Exercise | In the records that follow, find each line with the word "blue" and copy it.

Data records: Begin

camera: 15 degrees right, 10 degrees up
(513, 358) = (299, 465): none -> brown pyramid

Data records: End
Data records: Begin

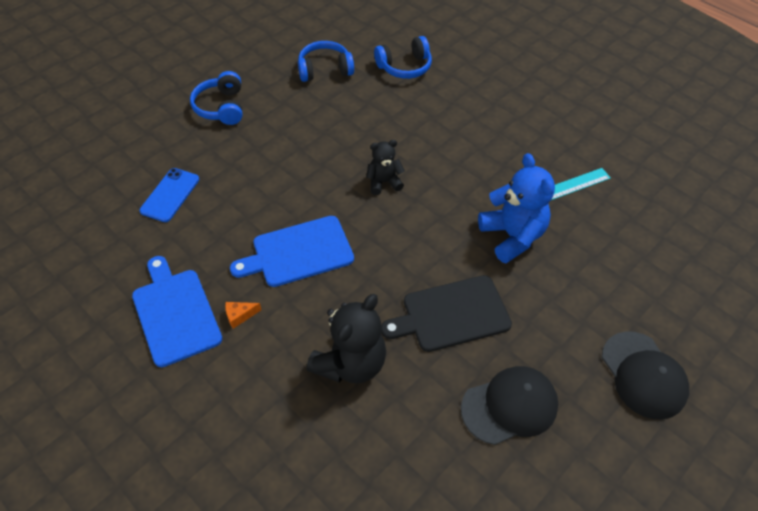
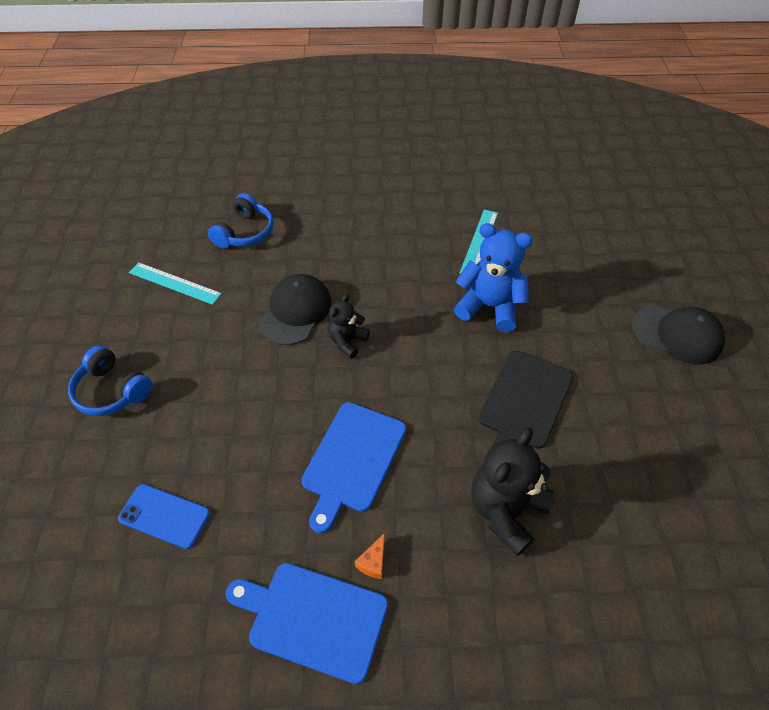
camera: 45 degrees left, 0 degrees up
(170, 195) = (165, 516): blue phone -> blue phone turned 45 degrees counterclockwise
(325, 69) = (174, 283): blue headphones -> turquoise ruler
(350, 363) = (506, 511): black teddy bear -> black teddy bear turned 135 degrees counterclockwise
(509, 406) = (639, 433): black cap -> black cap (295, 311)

Data records: End
Data records: Begin

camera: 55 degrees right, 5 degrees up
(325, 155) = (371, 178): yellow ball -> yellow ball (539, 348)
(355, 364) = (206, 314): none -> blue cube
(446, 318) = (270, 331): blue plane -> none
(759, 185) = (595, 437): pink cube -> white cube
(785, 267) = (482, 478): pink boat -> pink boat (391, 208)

Data records: End

Result of the exercise |
(170, 195) = (165, 516): blue phone -> blue phone turned 45 degrees counterclockwise
(325, 69) = (174, 283): blue headphones -> turquoise ruler
(355, 364) = (206, 314): none -> blue cube
(446, 318) = (270, 331): blue plane -> none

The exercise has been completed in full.